_Problem details_:
Extract every line in the rows below that contains the string "instrumentName". Only matches with the same capitalization count.

_Exercise data_:

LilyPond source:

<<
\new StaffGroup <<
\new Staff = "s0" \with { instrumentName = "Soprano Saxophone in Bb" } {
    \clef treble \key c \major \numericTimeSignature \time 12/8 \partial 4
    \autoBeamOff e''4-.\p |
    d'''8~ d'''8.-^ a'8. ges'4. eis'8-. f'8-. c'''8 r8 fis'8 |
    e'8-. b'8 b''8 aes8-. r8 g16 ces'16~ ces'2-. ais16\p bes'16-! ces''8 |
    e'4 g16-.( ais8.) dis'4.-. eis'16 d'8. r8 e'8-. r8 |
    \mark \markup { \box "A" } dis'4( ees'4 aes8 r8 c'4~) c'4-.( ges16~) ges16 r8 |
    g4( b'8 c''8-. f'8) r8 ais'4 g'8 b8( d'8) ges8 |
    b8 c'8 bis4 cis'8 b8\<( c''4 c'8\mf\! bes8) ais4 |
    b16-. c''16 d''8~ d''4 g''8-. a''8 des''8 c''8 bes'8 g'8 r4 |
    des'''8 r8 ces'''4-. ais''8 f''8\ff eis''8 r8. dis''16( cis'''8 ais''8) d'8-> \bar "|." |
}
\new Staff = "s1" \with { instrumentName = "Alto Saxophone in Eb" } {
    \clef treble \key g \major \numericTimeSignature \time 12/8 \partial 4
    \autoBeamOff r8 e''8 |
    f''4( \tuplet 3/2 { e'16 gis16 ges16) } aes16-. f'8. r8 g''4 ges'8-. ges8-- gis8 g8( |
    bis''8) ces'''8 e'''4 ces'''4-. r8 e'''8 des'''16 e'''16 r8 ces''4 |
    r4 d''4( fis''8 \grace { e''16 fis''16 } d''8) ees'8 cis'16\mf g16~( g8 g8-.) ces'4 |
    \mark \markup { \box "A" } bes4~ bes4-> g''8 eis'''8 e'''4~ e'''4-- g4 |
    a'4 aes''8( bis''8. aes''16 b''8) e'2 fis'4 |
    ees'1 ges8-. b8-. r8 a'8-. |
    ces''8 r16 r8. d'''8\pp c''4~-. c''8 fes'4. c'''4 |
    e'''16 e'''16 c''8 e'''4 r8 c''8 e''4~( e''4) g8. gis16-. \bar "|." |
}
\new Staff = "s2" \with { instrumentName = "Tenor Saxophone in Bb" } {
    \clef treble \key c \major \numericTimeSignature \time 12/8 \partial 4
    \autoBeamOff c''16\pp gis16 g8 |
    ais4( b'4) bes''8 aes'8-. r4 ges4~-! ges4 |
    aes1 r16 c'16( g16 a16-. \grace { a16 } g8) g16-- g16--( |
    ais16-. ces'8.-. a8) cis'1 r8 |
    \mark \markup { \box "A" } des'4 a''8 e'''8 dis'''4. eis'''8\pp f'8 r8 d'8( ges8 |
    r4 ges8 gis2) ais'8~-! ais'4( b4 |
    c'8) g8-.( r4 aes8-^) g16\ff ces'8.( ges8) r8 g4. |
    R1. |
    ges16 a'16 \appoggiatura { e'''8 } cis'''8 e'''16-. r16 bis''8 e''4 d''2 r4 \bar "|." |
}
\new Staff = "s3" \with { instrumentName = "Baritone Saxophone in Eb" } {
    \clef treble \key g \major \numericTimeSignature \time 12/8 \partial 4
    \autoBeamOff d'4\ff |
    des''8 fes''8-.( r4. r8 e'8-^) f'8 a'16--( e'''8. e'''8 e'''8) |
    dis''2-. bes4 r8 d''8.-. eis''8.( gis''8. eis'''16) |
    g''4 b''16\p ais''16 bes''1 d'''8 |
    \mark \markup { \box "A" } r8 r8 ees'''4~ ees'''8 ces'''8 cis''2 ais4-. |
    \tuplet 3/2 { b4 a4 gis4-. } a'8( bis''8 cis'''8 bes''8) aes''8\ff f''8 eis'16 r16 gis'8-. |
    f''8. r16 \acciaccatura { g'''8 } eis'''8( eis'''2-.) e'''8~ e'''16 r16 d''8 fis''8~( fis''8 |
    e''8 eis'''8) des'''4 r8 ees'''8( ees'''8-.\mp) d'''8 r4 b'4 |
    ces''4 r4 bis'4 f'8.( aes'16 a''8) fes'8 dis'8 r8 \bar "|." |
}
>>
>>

_Solved exercise_:
\new Staff = "s0" \with { instrumentName = "Soprano Saxophone in Bb" } {
\new Staff = "s1" \with { instrumentName = "Alto Saxophone in Eb" } {
\new Staff = "s2" \with { instrumentName = "Tenor Saxophone in Bb" } {
\new Staff = "s3" \with { instrumentName = "Baritone Saxophone in Eb" } {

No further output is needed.